══ Task input
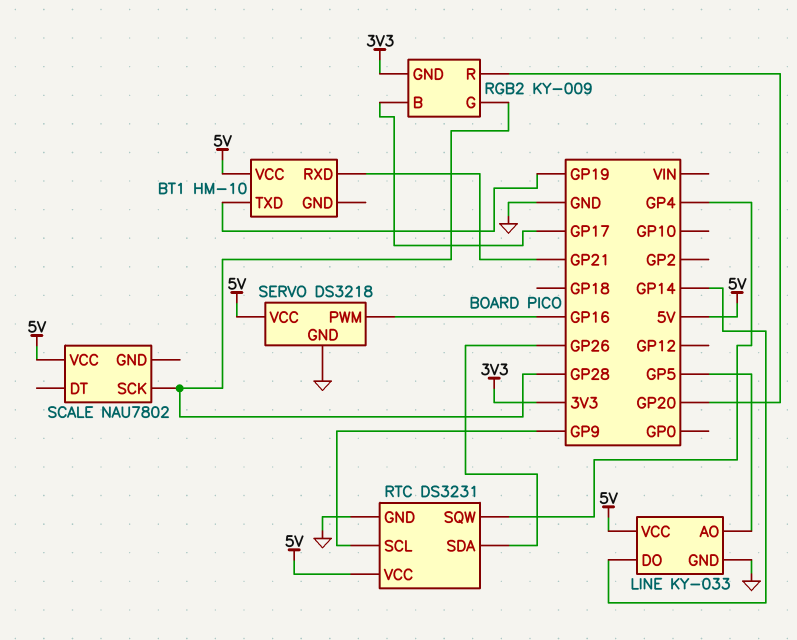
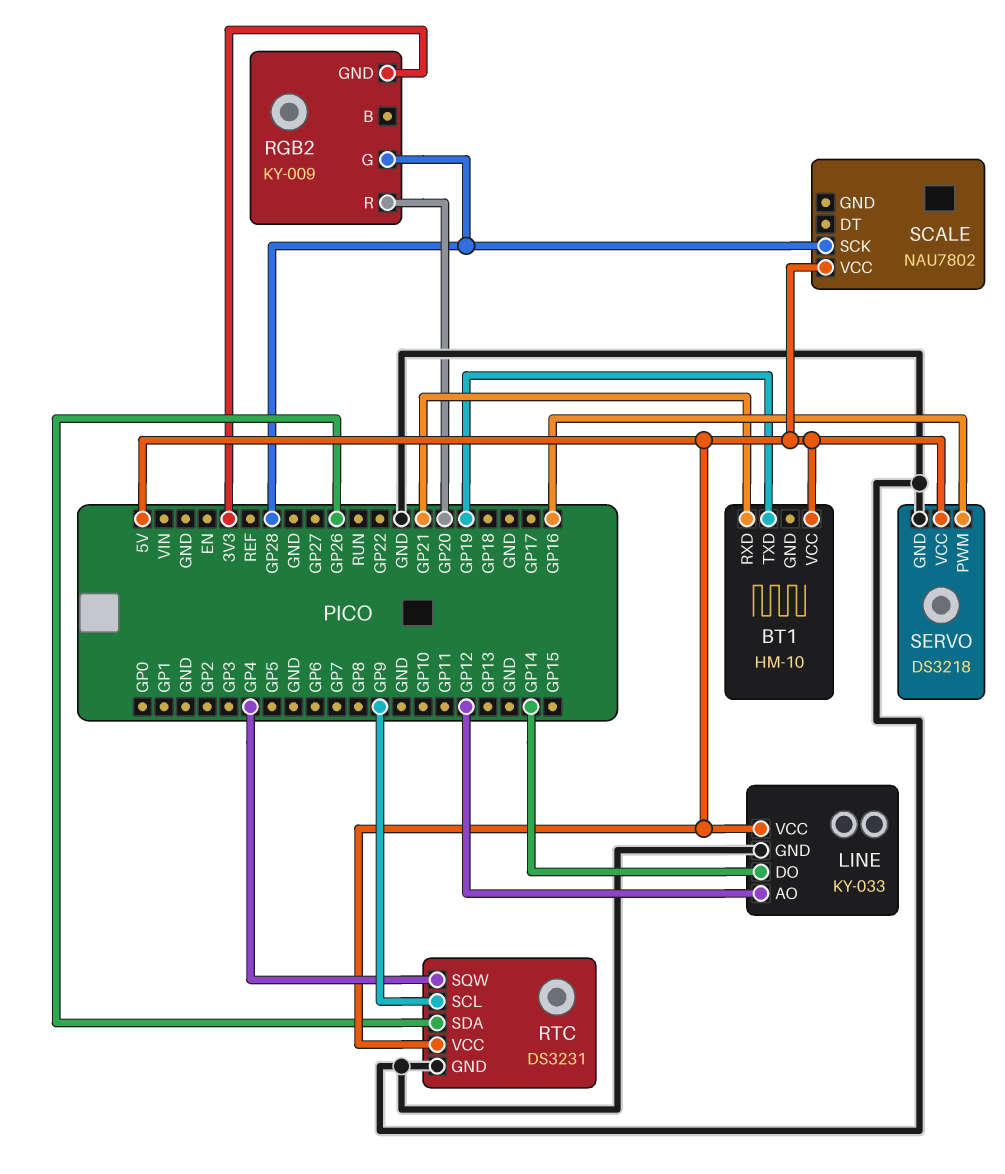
LINE pin AO: GP5 -> GP12
RGB2 pin B: GP17 -> none

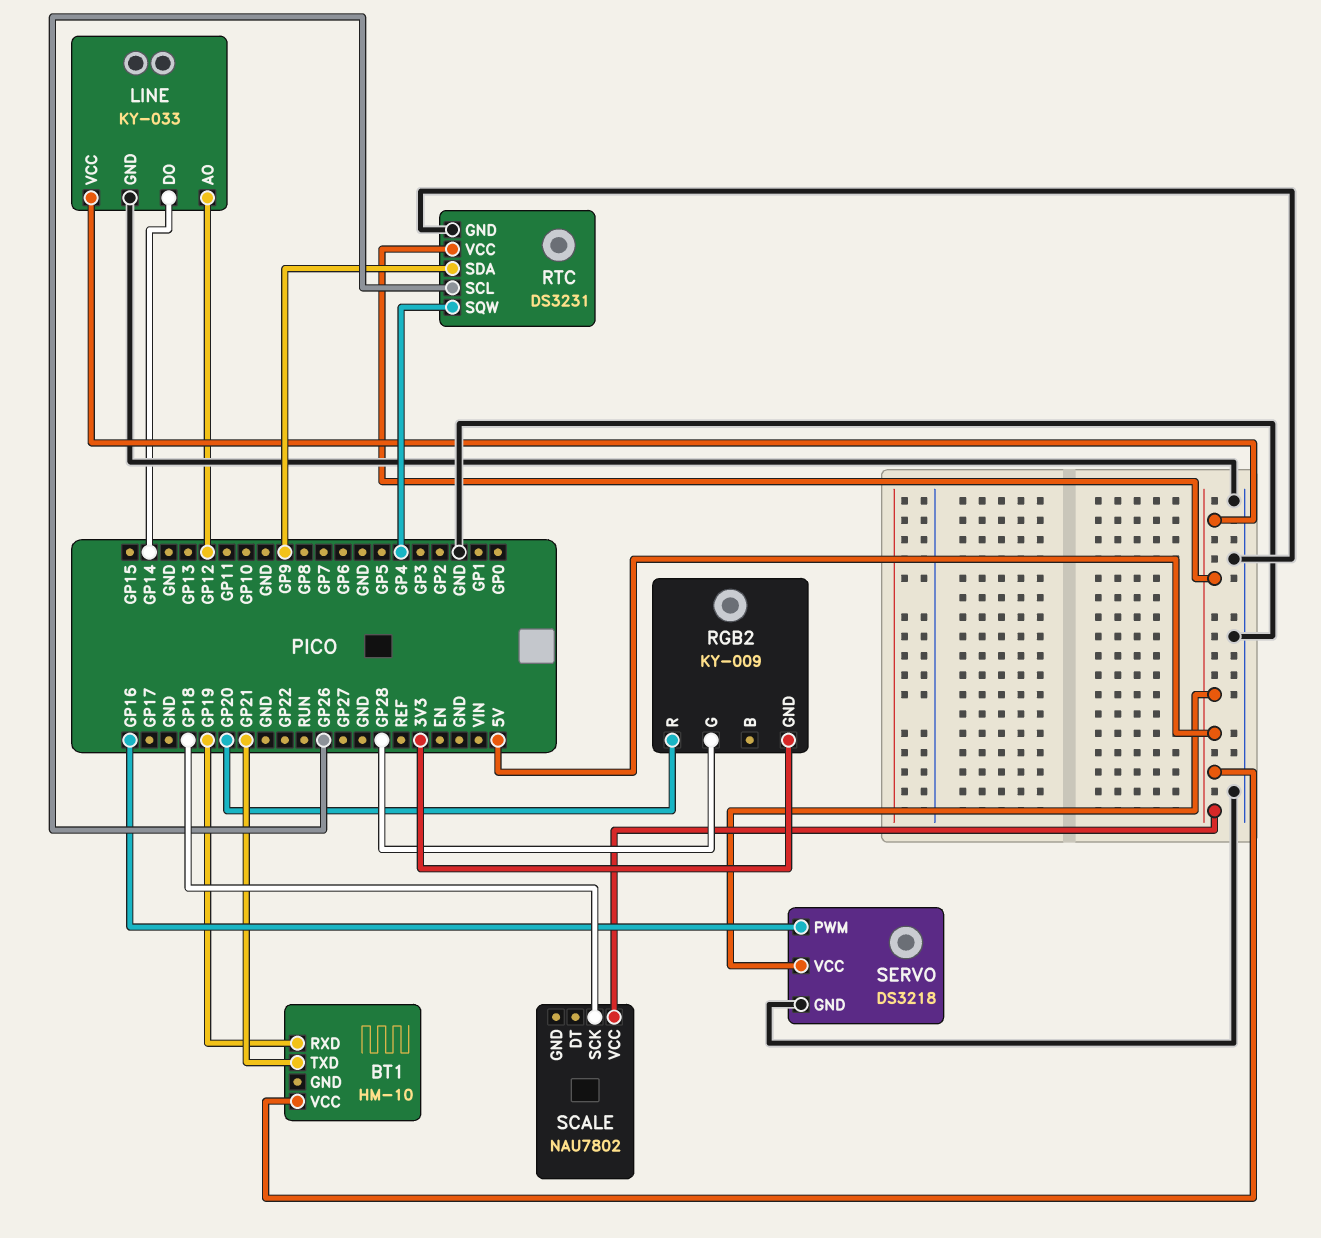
BT1 pin RXD: GP21 -> GP19
BT1 pin TXD: GP19 -> GP21
RTC pin SCL: GP9 -> GP26
RTC pin SDA: GP26 -> GP9
SCALE pin SCK: GP28 -> GP18

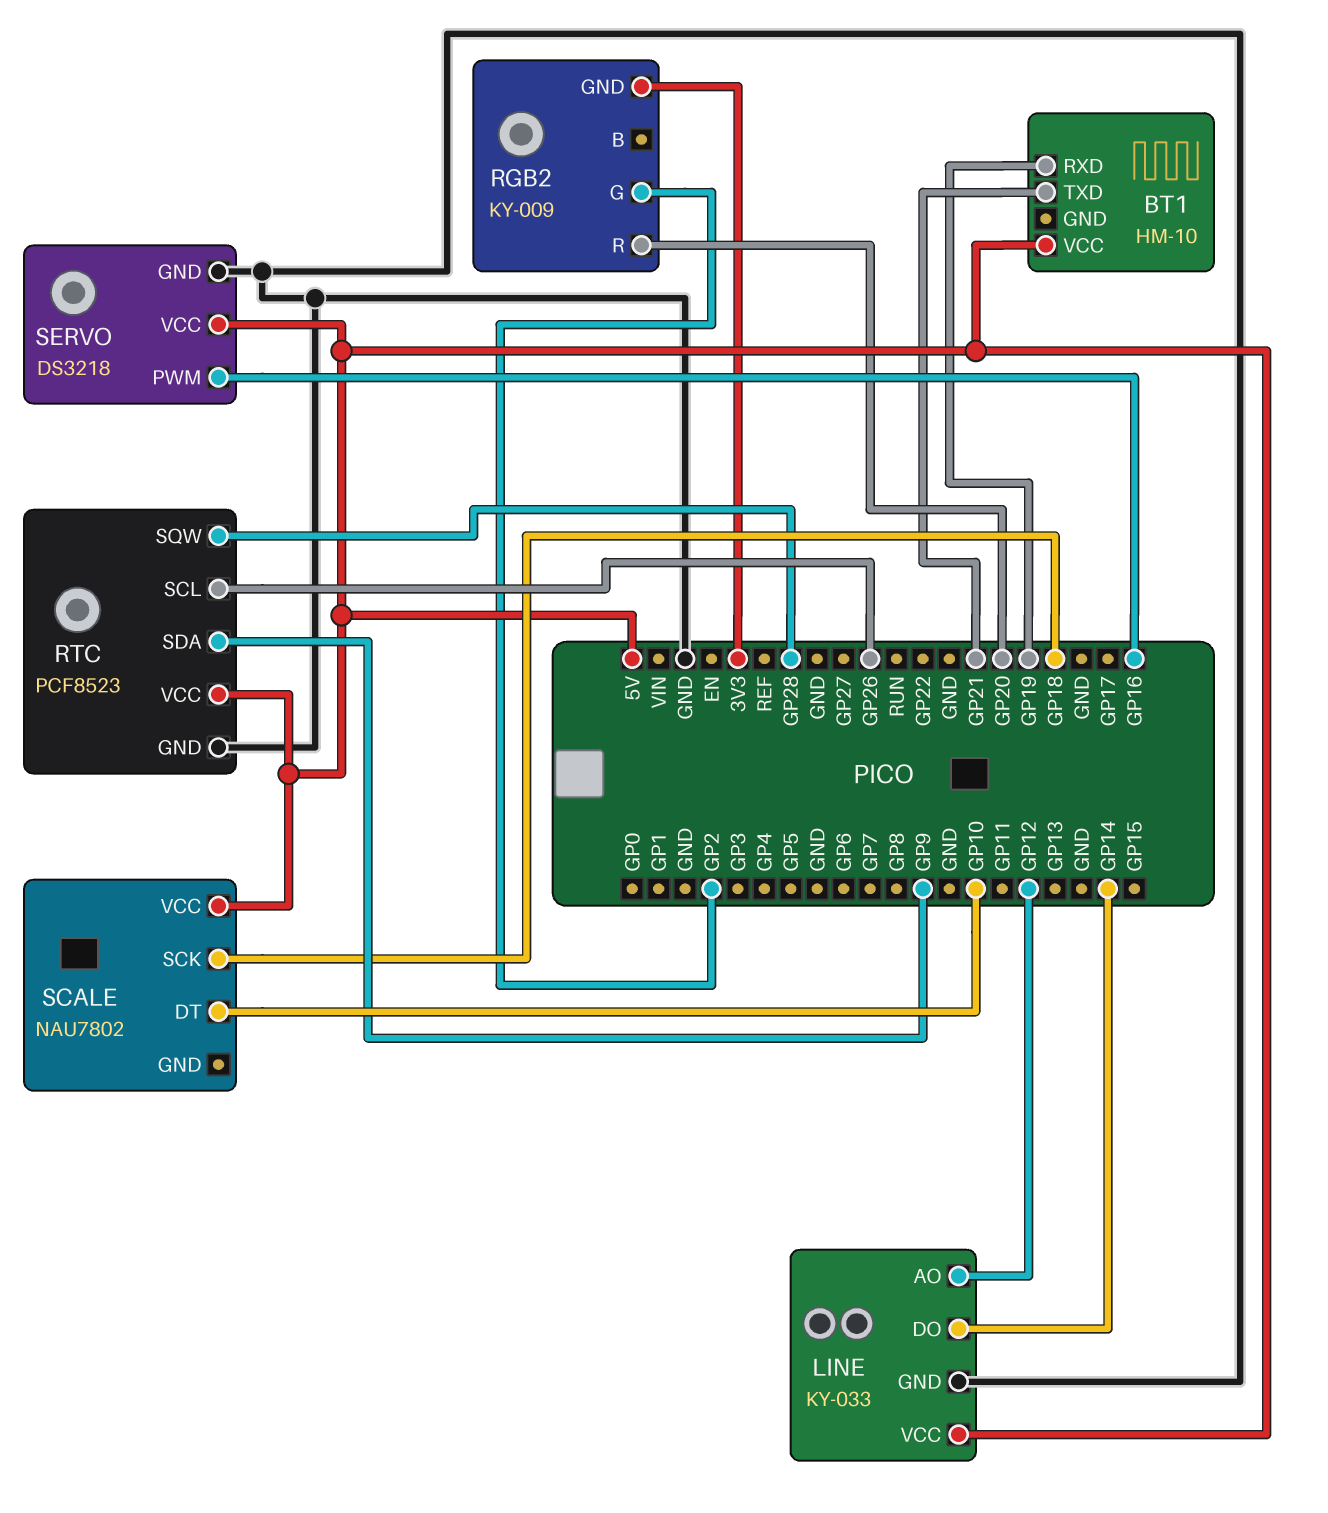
RGB2 pin G: GP28 -> GP2
RTC: DS3231 -> PCF8523
RTC pin SQW: GP4 -> GP28
SCALE pin DT: none -> GP10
════
Exercise description:
Leave out the pictures and output the rest of the material exactly as written.

Solution for this task:
LINE pin AO: GP5 -> GP12
RGB2 pin B: GP17 -> none

BT1 pin RXD: GP21 -> GP19
BT1 pin TXD: GP19 -> GP21
RTC pin SCL: GP9 -> GP26
RTC pin SDA: GP26 -> GP9
SCALE pin SCK: GP28 -> GP18

RGB2 pin G: GP28 -> GP2
RTC: DS3231 -> PCF8523
RTC pin SQW: GP4 -> GP28
SCALE pin DT: none -> GP10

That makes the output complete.